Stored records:

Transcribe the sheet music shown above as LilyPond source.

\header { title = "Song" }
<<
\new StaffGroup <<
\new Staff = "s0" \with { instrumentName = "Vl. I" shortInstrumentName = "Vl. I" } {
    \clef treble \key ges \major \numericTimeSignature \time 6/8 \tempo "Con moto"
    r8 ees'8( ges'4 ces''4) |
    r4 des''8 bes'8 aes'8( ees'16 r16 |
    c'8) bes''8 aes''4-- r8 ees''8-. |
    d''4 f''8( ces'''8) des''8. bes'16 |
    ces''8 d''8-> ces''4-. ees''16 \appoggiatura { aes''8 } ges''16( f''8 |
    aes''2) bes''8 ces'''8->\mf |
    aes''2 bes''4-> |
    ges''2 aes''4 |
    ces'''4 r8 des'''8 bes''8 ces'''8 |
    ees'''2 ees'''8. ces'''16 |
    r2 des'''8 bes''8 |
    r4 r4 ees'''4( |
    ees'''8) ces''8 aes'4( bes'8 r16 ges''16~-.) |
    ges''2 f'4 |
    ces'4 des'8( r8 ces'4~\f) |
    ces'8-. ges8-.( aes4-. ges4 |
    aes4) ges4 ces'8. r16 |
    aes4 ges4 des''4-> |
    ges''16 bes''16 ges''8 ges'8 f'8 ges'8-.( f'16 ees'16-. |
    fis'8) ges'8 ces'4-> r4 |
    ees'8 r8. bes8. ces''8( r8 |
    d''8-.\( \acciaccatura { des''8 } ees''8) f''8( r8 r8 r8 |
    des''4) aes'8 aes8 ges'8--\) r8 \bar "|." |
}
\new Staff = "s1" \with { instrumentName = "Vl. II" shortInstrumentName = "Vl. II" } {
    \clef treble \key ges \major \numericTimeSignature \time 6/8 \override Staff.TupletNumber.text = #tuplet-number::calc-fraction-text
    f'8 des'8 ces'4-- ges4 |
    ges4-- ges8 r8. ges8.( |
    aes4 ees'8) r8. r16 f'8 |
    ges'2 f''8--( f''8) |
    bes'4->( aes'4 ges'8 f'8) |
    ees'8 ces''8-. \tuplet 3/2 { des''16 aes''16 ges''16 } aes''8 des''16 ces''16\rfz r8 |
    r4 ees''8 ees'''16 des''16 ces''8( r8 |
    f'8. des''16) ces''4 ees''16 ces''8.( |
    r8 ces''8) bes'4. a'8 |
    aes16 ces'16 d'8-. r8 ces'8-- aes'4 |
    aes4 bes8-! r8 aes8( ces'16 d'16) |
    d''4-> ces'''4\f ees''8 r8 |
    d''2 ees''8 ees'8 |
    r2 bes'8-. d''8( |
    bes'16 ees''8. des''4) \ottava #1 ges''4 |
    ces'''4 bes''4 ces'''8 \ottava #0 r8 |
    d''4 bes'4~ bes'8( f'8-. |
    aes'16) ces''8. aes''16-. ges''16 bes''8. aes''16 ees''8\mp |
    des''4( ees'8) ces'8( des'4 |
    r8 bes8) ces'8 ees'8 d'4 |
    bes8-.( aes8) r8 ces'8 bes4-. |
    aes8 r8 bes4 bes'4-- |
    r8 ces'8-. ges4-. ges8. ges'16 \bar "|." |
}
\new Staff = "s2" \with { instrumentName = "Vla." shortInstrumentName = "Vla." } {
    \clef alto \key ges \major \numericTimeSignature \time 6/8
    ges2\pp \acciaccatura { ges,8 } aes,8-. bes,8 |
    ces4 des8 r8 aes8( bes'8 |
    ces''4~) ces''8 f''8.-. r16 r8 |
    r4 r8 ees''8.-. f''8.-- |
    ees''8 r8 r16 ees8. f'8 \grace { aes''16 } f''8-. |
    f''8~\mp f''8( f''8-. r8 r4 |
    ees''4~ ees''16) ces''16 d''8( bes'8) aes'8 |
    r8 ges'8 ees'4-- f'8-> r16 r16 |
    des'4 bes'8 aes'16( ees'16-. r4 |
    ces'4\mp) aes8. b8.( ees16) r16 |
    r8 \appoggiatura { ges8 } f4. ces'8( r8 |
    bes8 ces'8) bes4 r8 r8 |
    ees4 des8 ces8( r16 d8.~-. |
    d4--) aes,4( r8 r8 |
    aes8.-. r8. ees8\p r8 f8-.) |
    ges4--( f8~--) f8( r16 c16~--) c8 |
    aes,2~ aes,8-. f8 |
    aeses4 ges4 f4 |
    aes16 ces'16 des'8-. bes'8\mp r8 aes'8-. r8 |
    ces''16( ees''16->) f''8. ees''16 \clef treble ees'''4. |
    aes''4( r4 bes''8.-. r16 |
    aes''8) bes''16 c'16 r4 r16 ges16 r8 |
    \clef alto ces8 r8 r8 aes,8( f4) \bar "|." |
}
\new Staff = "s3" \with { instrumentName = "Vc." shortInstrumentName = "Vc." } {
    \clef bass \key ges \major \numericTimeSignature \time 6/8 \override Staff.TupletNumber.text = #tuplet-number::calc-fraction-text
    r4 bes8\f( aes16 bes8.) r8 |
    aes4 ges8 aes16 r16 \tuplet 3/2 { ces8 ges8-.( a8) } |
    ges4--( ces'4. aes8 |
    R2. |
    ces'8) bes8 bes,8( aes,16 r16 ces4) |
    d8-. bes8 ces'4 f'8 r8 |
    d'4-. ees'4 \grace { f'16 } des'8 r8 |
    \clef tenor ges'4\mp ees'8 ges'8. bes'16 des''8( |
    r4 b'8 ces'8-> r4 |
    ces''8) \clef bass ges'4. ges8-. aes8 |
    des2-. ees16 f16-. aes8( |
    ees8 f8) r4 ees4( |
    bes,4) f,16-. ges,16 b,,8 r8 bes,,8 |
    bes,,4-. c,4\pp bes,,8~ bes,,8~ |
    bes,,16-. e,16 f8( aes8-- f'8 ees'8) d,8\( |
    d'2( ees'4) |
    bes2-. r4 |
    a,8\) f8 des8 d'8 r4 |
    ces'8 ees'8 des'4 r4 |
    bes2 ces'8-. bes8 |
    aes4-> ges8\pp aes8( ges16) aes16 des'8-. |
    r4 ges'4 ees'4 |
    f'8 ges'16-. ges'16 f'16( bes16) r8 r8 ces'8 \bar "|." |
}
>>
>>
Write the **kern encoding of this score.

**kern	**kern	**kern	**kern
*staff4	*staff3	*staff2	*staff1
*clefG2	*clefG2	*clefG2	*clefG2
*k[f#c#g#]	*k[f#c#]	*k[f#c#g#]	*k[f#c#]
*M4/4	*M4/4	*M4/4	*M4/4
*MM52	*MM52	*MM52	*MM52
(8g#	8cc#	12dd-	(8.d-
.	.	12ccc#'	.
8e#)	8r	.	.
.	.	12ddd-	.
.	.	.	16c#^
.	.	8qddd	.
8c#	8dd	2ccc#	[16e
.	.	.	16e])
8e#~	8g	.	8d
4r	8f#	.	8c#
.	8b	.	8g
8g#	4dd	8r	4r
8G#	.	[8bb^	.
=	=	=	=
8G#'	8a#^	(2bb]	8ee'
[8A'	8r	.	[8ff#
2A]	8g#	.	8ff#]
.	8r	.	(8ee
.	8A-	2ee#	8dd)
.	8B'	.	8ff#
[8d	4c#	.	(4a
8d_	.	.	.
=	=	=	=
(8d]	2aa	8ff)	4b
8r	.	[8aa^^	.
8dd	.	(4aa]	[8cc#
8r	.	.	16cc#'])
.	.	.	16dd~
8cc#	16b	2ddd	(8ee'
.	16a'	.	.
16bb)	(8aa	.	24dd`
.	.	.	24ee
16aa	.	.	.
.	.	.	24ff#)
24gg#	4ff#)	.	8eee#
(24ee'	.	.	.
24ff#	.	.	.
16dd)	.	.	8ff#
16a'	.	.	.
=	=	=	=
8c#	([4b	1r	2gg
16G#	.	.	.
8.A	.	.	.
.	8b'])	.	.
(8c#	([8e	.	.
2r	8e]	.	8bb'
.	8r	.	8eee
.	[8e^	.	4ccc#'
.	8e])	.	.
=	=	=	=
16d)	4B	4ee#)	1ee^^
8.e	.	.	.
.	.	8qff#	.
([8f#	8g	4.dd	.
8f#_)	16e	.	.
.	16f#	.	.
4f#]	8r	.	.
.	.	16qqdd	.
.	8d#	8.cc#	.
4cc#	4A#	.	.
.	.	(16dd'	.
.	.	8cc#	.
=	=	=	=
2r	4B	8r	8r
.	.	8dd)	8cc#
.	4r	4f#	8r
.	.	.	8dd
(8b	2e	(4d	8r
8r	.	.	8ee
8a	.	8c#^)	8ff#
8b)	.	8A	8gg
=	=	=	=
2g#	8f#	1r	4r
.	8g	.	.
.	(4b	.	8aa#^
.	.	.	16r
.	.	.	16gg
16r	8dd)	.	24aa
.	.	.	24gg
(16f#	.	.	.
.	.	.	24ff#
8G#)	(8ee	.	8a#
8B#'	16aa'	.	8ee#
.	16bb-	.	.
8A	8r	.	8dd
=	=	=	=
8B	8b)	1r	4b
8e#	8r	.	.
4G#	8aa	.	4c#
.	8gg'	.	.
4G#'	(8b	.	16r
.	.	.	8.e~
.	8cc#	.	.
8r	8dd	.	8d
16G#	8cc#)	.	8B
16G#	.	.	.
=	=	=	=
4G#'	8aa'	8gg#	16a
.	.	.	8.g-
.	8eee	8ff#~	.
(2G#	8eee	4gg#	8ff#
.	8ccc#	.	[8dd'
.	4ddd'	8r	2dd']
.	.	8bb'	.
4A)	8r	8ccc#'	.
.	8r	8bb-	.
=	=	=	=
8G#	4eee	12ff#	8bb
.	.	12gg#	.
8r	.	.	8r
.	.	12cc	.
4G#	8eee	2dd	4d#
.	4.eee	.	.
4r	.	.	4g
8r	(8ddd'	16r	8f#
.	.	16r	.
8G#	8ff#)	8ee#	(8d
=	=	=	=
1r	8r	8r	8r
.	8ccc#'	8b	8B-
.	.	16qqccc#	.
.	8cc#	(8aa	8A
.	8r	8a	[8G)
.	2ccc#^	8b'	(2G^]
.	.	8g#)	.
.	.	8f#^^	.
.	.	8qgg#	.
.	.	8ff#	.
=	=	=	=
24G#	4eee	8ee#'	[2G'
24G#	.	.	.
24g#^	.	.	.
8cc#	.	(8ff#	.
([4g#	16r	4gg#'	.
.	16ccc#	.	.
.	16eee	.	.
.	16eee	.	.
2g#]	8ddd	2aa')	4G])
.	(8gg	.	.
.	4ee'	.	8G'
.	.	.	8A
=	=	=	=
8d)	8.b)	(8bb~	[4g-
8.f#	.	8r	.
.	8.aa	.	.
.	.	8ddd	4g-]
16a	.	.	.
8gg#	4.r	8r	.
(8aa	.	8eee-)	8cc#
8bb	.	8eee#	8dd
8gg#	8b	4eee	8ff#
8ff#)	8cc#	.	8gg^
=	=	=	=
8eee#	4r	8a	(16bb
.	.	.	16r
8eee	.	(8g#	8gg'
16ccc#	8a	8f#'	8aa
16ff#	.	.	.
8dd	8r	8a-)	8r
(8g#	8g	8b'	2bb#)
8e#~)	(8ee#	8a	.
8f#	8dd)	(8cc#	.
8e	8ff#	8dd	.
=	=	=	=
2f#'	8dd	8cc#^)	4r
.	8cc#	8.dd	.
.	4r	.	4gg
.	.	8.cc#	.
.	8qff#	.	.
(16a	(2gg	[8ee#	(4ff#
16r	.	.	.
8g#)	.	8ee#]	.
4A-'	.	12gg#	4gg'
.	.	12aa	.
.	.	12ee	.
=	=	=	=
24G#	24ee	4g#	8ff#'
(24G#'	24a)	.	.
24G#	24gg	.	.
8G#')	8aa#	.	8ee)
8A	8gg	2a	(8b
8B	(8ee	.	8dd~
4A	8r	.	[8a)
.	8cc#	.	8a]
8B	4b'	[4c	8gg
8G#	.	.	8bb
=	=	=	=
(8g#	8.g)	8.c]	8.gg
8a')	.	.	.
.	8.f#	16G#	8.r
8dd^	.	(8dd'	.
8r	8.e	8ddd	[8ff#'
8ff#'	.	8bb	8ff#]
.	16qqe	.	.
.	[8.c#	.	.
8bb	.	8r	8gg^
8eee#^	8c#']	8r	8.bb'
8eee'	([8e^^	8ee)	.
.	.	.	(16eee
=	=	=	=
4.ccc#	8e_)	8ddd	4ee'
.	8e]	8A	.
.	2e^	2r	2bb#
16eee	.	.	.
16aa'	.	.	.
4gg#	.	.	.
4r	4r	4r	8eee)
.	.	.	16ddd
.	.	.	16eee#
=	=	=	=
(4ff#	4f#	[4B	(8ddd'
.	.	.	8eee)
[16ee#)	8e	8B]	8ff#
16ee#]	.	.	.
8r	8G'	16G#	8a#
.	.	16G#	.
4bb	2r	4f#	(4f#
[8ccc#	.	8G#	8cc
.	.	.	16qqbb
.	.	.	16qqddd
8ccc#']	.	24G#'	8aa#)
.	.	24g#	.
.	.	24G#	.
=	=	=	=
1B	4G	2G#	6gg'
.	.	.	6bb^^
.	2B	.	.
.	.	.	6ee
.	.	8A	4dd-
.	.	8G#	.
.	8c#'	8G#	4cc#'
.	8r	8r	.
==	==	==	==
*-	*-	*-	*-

> EXERCISE DETAILS
Pick out each line of the material above that contains the string "TupletNumber".

> THE REPLY
    \clef treble \key ges \major \numericTimeSignature \time 6/8 \override Staff.TupletNumber.text = #tuplet-number::calc-fraction-text
    \clef bass \key ges \major \numericTimeSignature \time 6/8 \override Staff.TupletNumber.text = #tuplet-number::calc-fraction-text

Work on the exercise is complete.